Your task: The answer is an exact repeat of the entries below, with the pictures omitted.

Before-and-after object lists
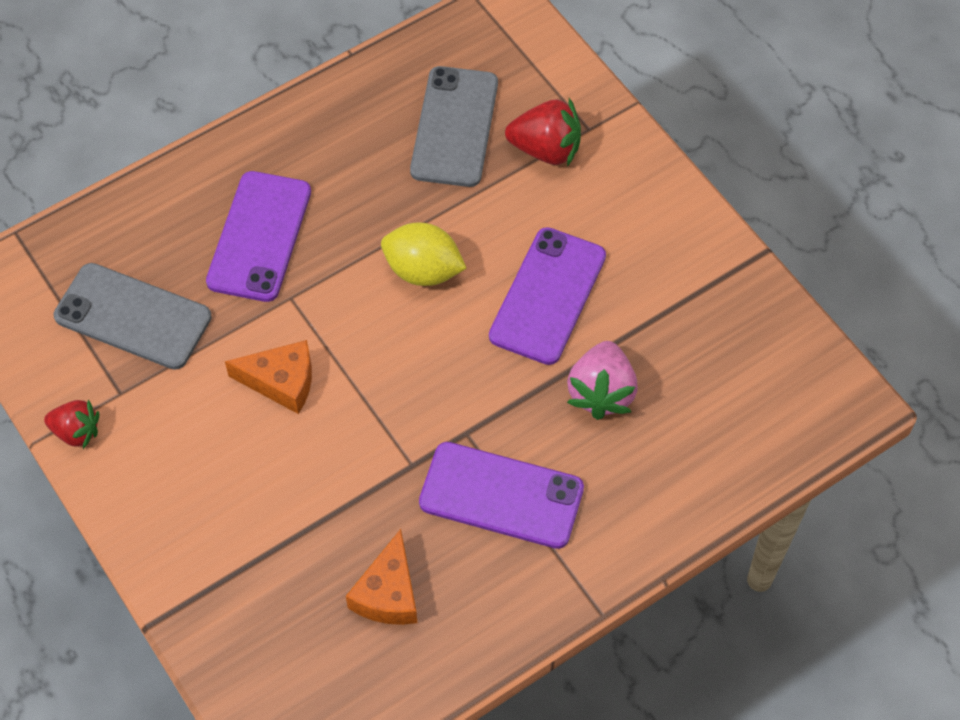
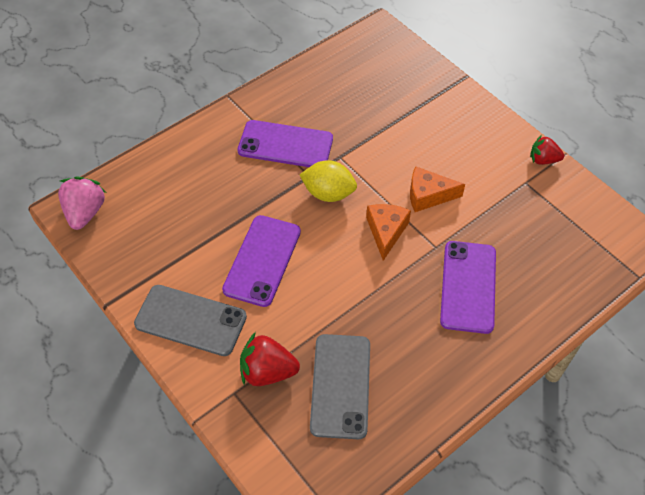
camera: 175 degrees right, 5 degrees down
(133, 316) = (535, 227): grey phone -> grey phone (190, 320)
(388, 593) = (343, 96): orange cheese -> orange cheese (386, 232)
(423, 270) = (349, 271): yellow lemon -> yellow lemon (328, 193)
(601, 392) = (226, 203): pink strawberry -> pink strawberry (85, 212)

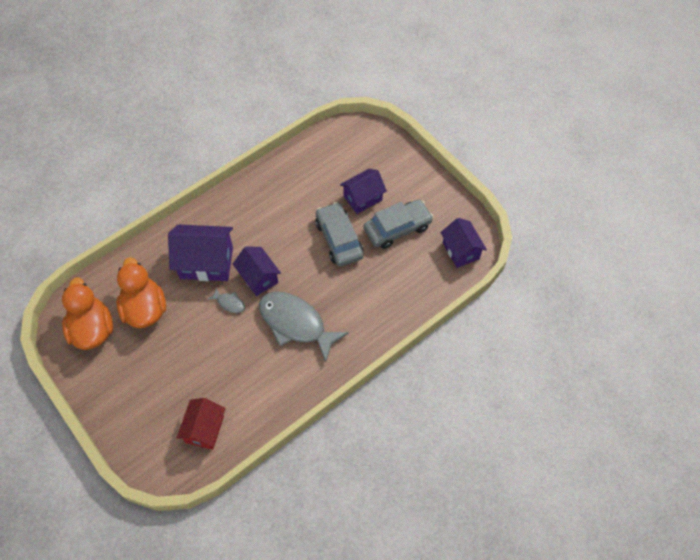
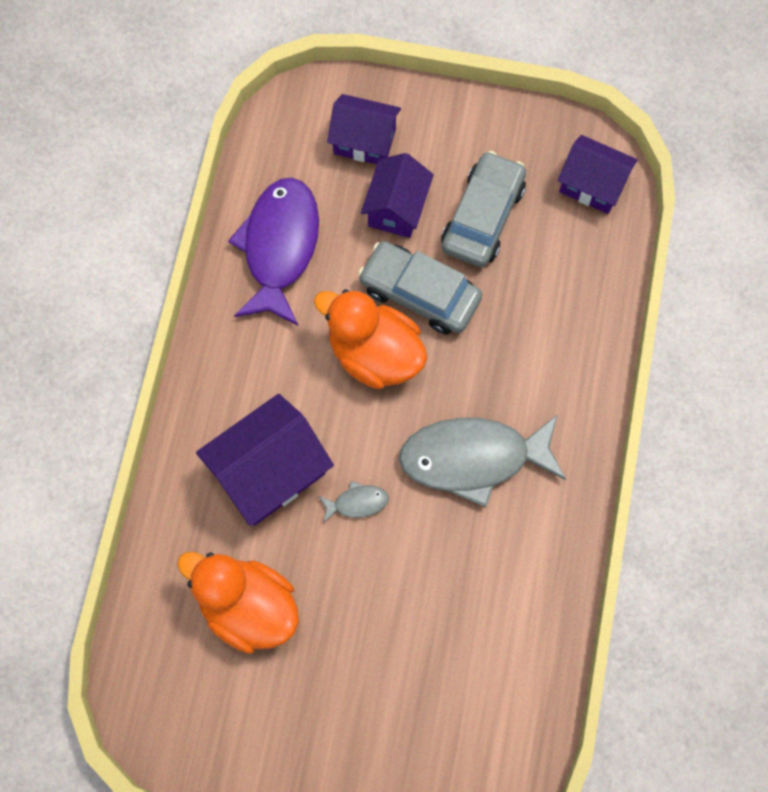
camera: 40 degrees left, 10 degrees up
(93, 329) = (202, 697): orange duck -> orange duck (374, 354)
(205, 429) = (491, 698): red house -> none
(258, 277) = (362, 435): purple house -> purple house (364, 141)
(298, 178) = (279, 247): none -> purple fish

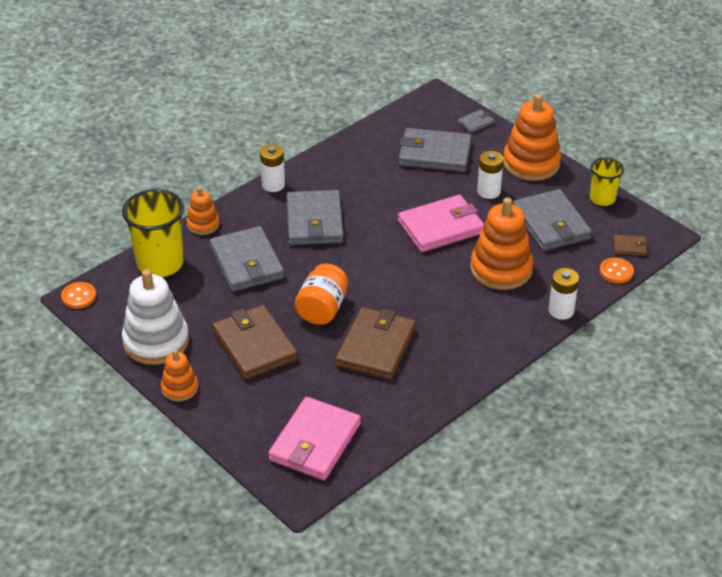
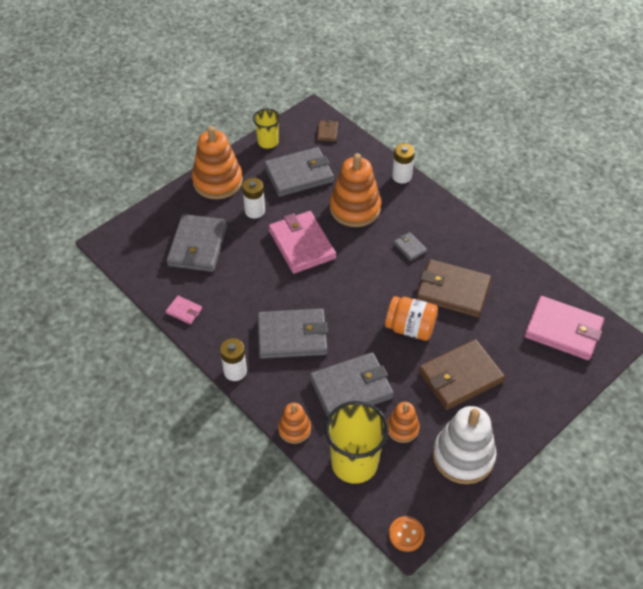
camera: 90 degrees left, 10 degrees up
(179, 388) = (519, 431): orange stacking toy -> orange stacking toy (402, 428)
(348, 149) = (184, 311): none -> pink wallet
(475, 123) = (154, 215): grey wallet -> grey wallet (410, 247)
(616, 272) = (356, 142): orange button -> none

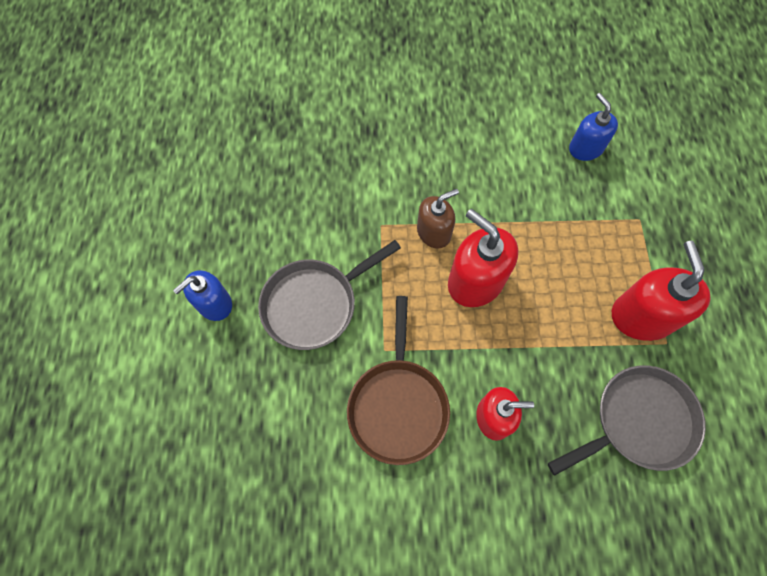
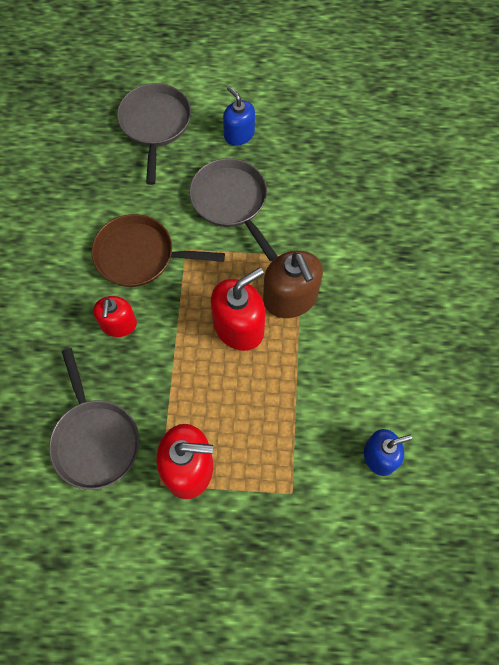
camera: 95 degrees right, 0 degrees up
(196, 413) = (155, 125): none -> grey pan
(434, 232) = (290, 298): brown soap dispenser -> brown soap dispenser, size x1.56

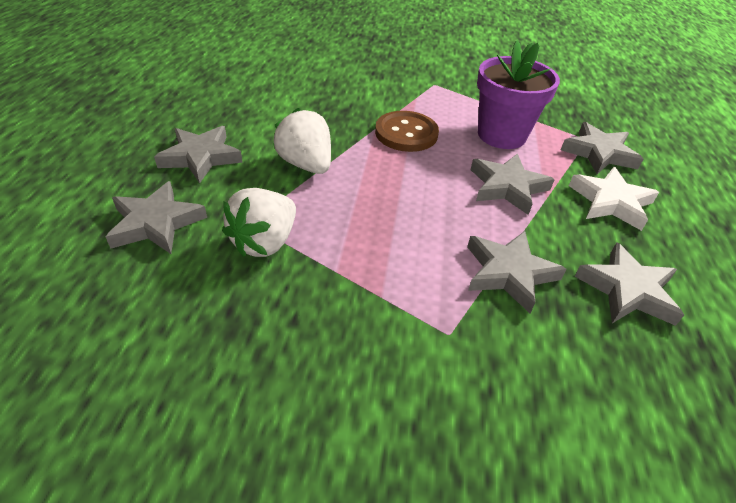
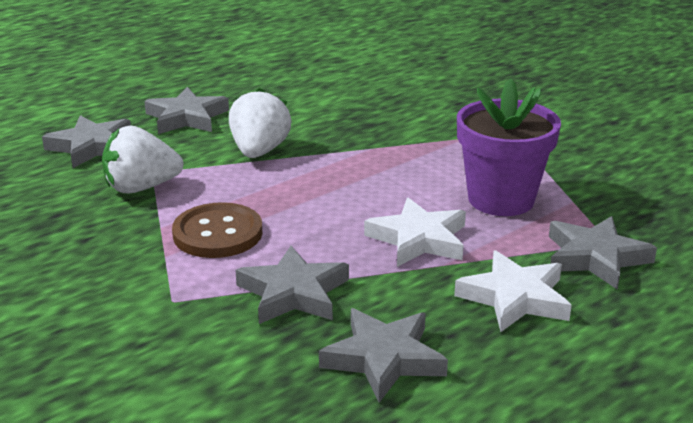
camera: 45 degrees right, 15 degrees down
(406, 133) = (395, 162): brown button -> brown button (217, 233)
(507, 187) = (419, 239): grey star -> white star

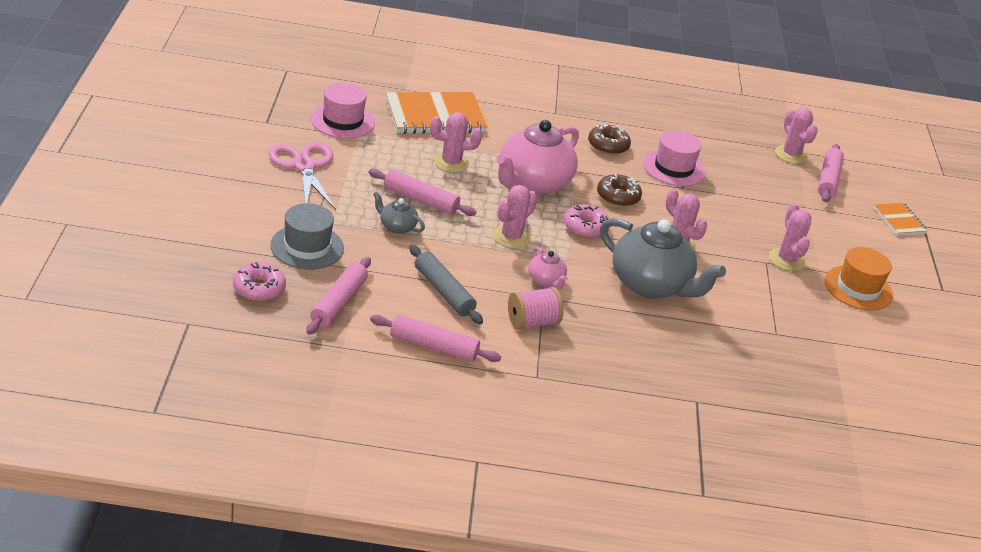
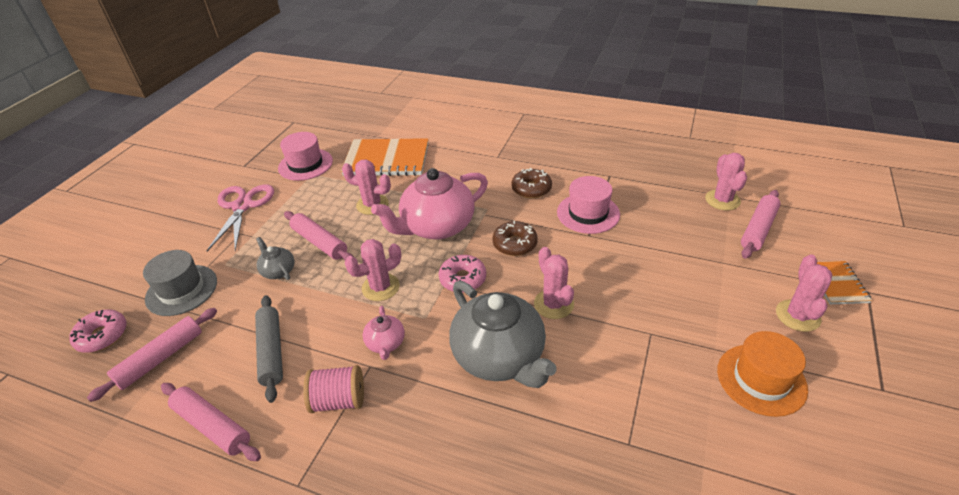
camera: 25 degrees right, 5 degrees up
(786, 260) = (677, 332): pink cactus -> pink cactus (797, 316)

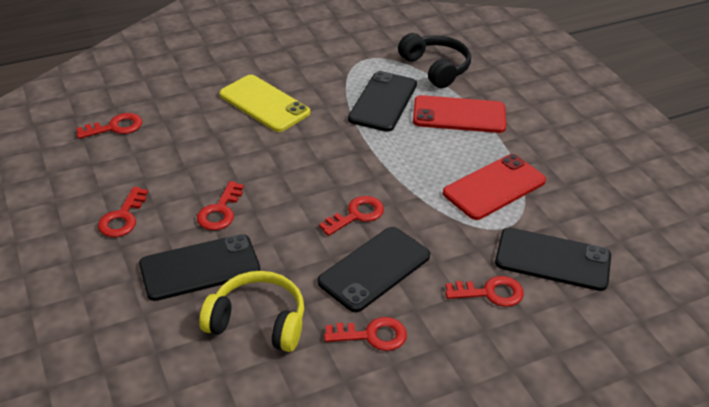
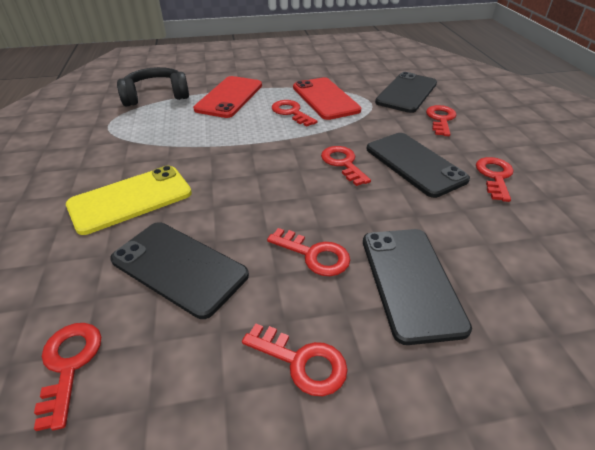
camera: 75 degrees left, 0 degrees up
(258, 322) = (490, 242): yellow headphones -> none
(383, 102) = (185, 127): black phone -> black phone (179, 267)
(446, 165) = (291, 112): none -> red key

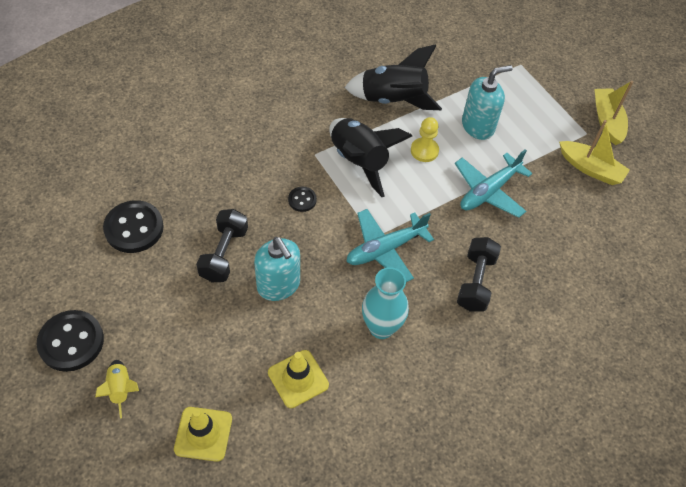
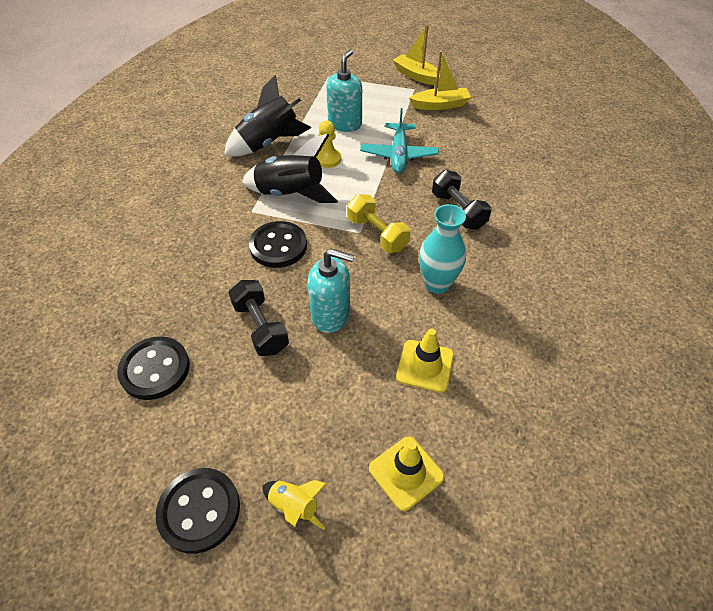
camera: 40 degrees left, 5 degrees down
(302, 200) = (278, 246): black button -> black button, size x1.97
(385, 249) = (377, 234): turquoise plane -> yellow dumbbell

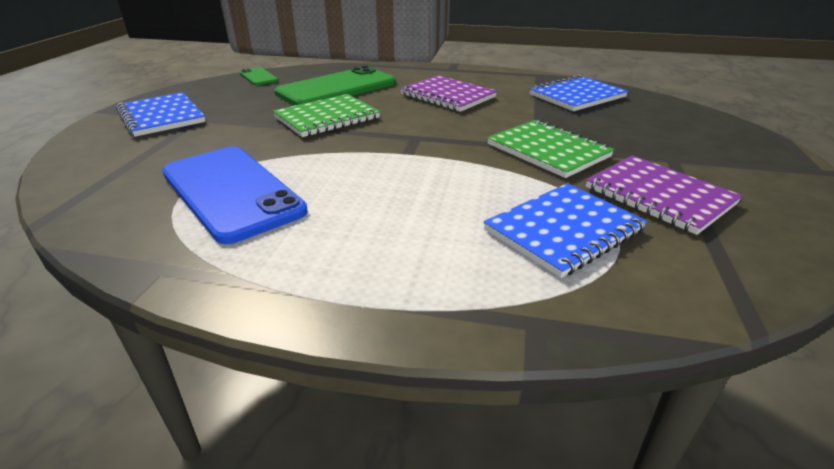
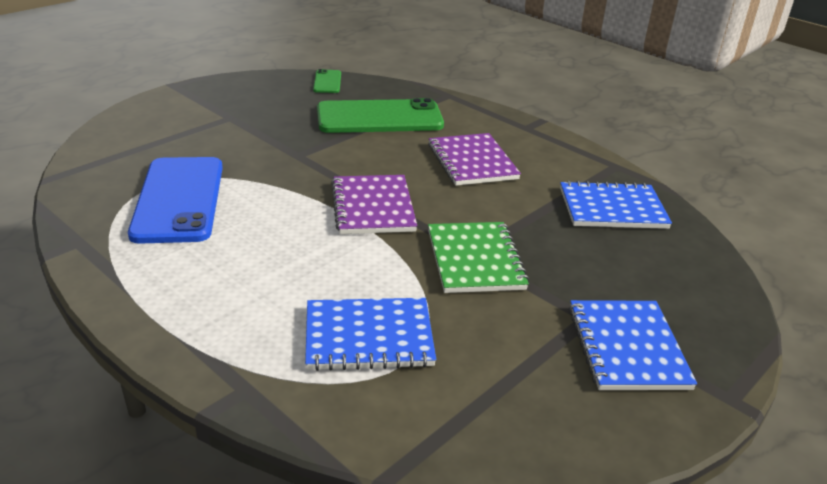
camera: 30 degrees right, 0 degrees up
(161, 116) = (206, 105): blue notebook -> blue notebook (627, 347)
(327, 118) = (329, 151): green notebook -> none
(659, 196) = (504, 346): purple notebook -> purple notebook (373, 207)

Expected answer:
camera: 175 degrees right, 5 degrees down
(133, 316) = (535, 227): grey phone -> grey phone (190, 320)
(388, 593) = (343, 96): orange cheese -> orange cheese (386, 232)
(423, 270) = (349, 271): yellow lemon -> yellow lemon (328, 193)
(601, 392) = (226, 203): pink strawberry -> pink strawberry (85, 212)

camera: 40 degrees left, 10 degrees up
(93, 329) = (202, 697): orange duck -> orange duck (374, 354)
(205, 429) = (491, 698): red house -> none
(258, 277) = (362, 435): purple house -> purple house (364, 141)
(298, 178) = (279, 247): none -> purple fish

camera: 90 degrees left, 10 degrees up
(179, 388) = (519, 431): orange stacking toy -> orange stacking toy (402, 428)
(348, 149) = (184, 311): none -> pink wallet
(475, 123) = (154, 215): grey wallet -> grey wallet (410, 247)
(616, 272) = (356, 142): orange button -> none

camera: 95 degrees right, 0 degrees up
(196, 413) = (155, 125): none -> grey pan
(434, 232) = (290, 298): brown soap dispenser -> brown soap dispenser, size x1.56

camera: 45 degrees right, 15 degrees down
(406, 133) = (395, 162): brown button -> brown button (217, 233)
(507, 187) = (419, 239): grey star -> white star

camera: 25 degrees right, 5 degrees up
(786, 260) = (677, 332): pink cactus -> pink cactus (797, 316)

camera: 75 degrees left, 0 degrees up
(258, 322) = (490, 242): yellow headphones -> none
(383, 102) = (185, 127): black phone -> black phone (179, 267)
(446, 165) = (291, 112): none -> red key

camera: 40 degrees left, 5 degrees down
(302, 200) = (278, 246): black button -> black button, size x1.97
(385, 249) = (377, 234): turquoise plane -> yellow dumbbell

camera: 30 degrees right, 0 degrees up
(161, 116) = (206, 105): blue notebook -> blue notebook (627, 347)
(327, 118) = (329, 151): green notebook -> none
(659, 196) = (504, 346): purple notebook -> purple notebook (373, 207)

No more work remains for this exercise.